Exercise instructions:
Could you reproduce the line where "SW2: button (n1, n5) -> button (GND, n5)" occurs and all lines after it in the listing below, through the final one, without changing anything?

The input:
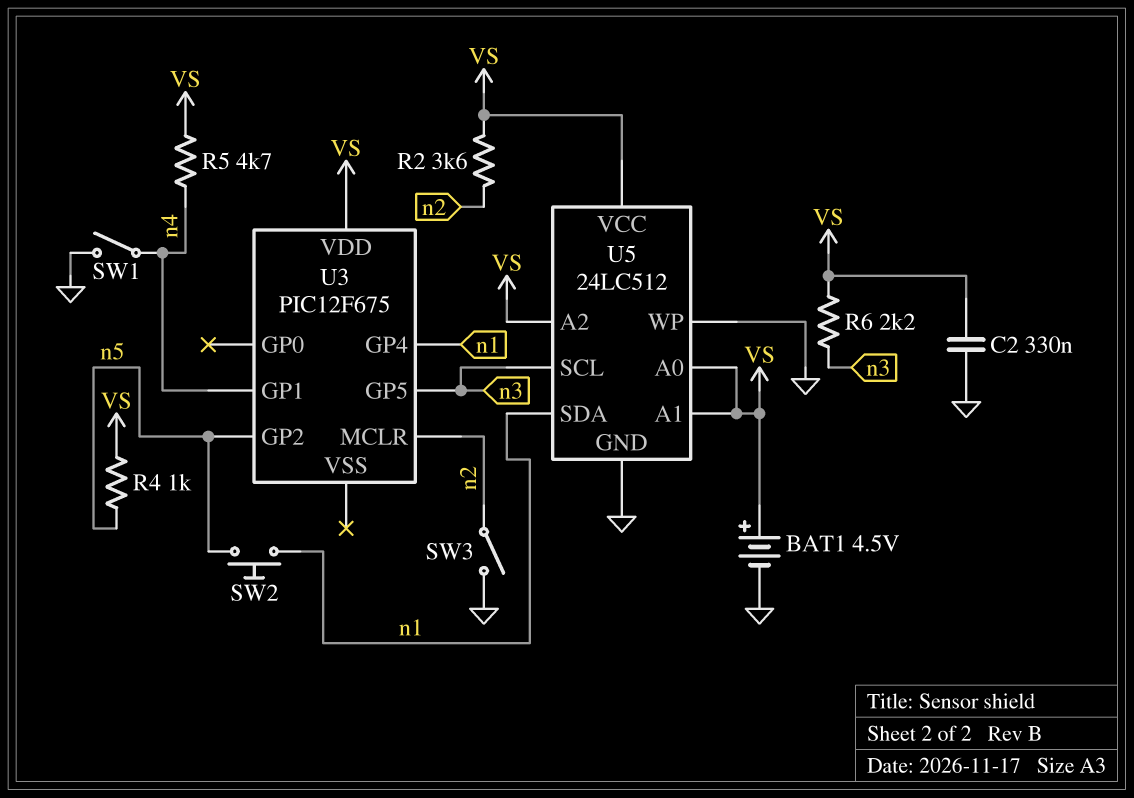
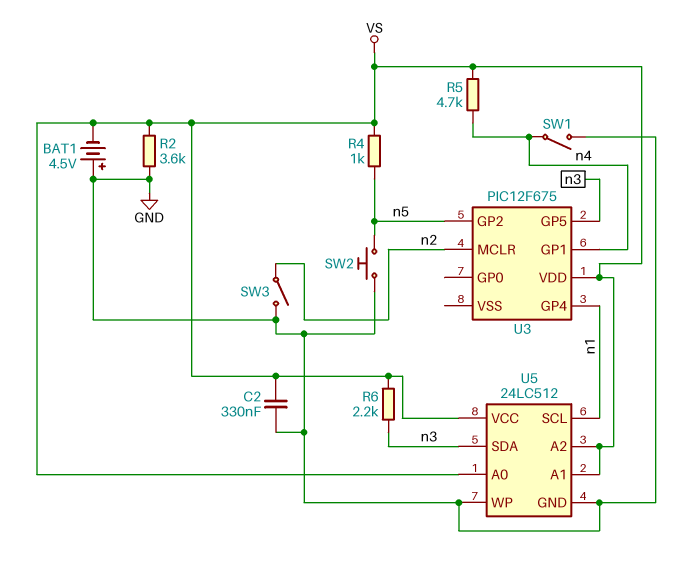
BAT1: 4.5V (plus VS, minus GND) -> 4.5V (plus GND, minus VS)
R2: 3.6k (VS, n2) -> 3.6k (GND, VS)
SW2: button (n1, n5) -> button (GND, n5)
U5 pin SCL: n3 -> n1
U5 pin SDA: n1 -> n3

Solution to the exercise:
SW2: button (n1, n5) -> button (GND, n5)
U5 pin SCL: n3 -> n1
U5 pin SDA: n1 -> n3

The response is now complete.